**Source data**
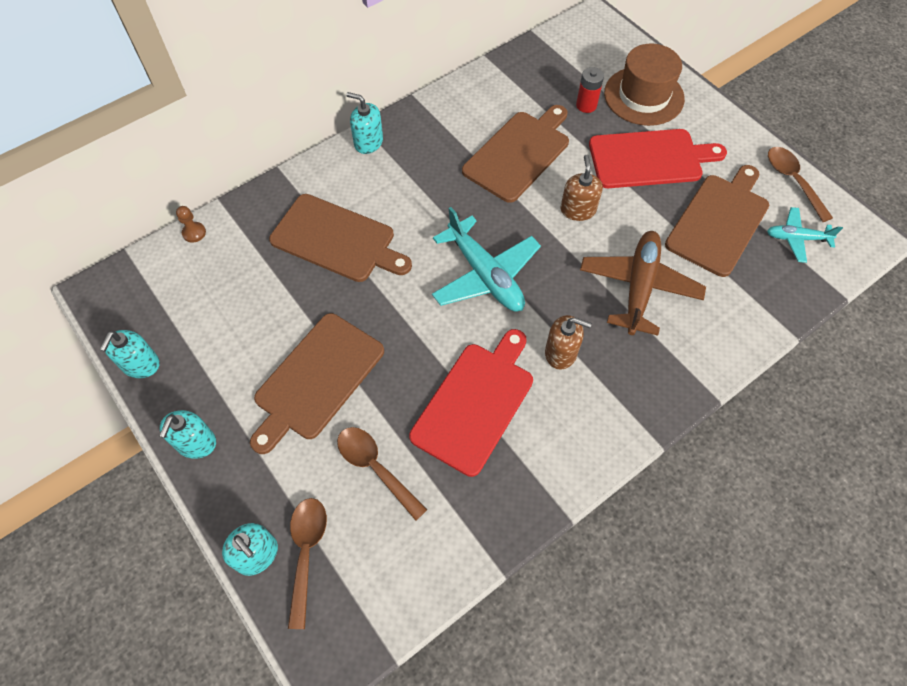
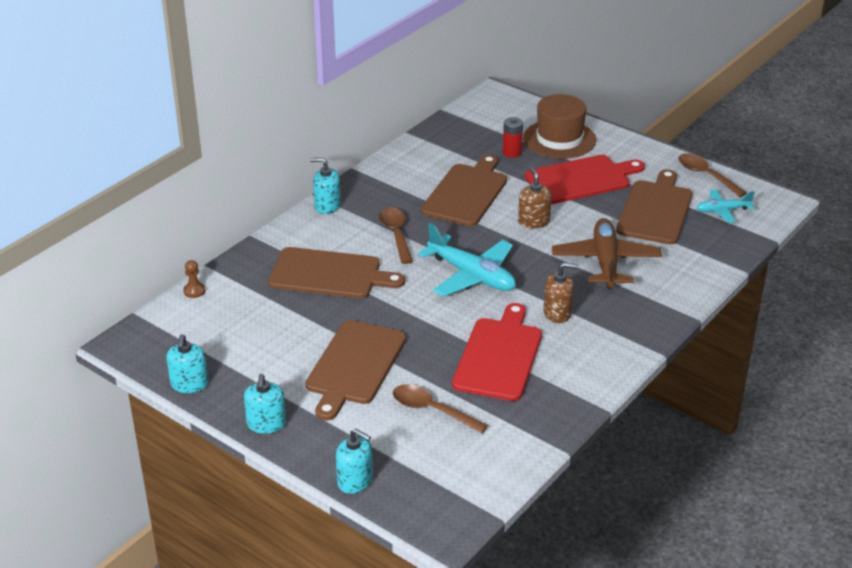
camera: 15 degrees left, 25 degrees down
brown spoon [288,498,327,629] -> brown spoon moved to [379,207,413,264]

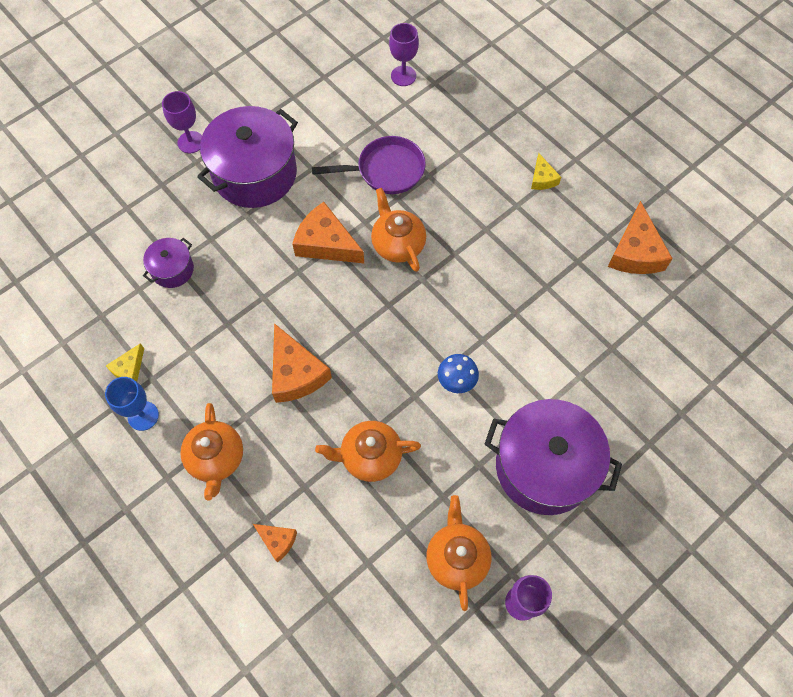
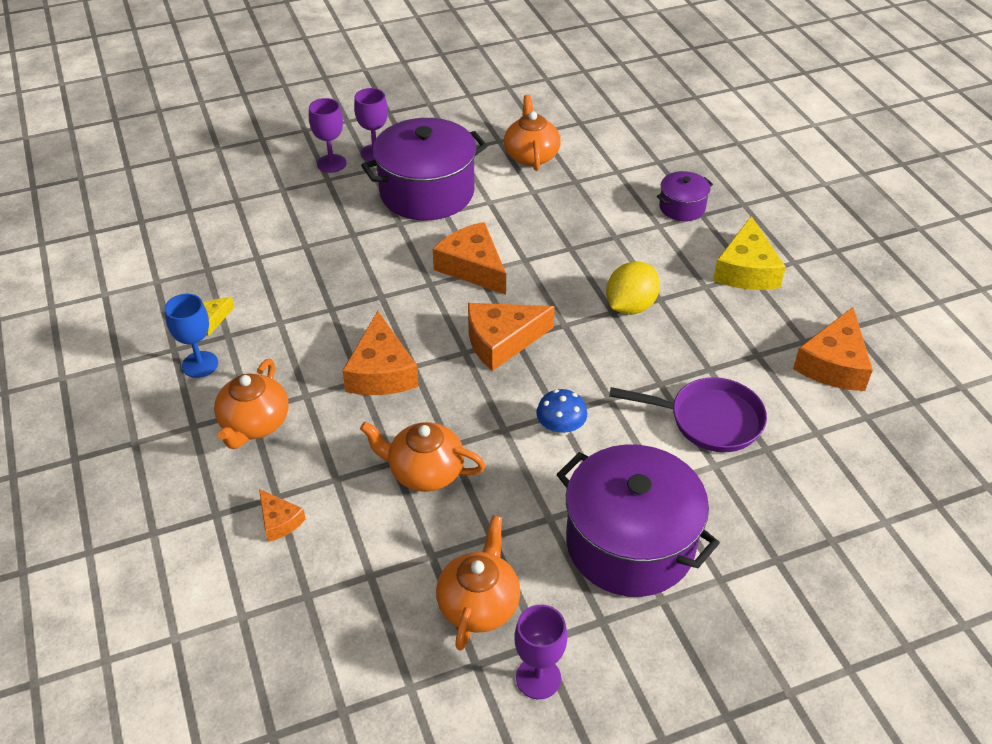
camera: 20 degrees right, 20 degrees down
purple pot [143,238,194,288] -> purple pot moved to [657,171,713,221]
purple pan [312,136,426,194] -> purple pan moved to [609,377,767,452]
orange teapot [371,188,426,272] -> orange teapot moved to [504,95,561,171]
purple goblet [389,23,419,86] -> purple goblet moved to [309,98,346,173]
yellow cheese [531,153,561,190] -> yellow cheese [713,216,786,290], size x1.87
none -> orange cheese [468,303,555,371]
none -> yellow lemon [606,261,660,315]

**Aim of the task**
Return each line of the material above in which the string "orange" appears.

**The completed task**
orange teapot [371,188,426,272] -> orange teapot moved to [504,95,561,171]
none -> orange cheese [468,303,555,371]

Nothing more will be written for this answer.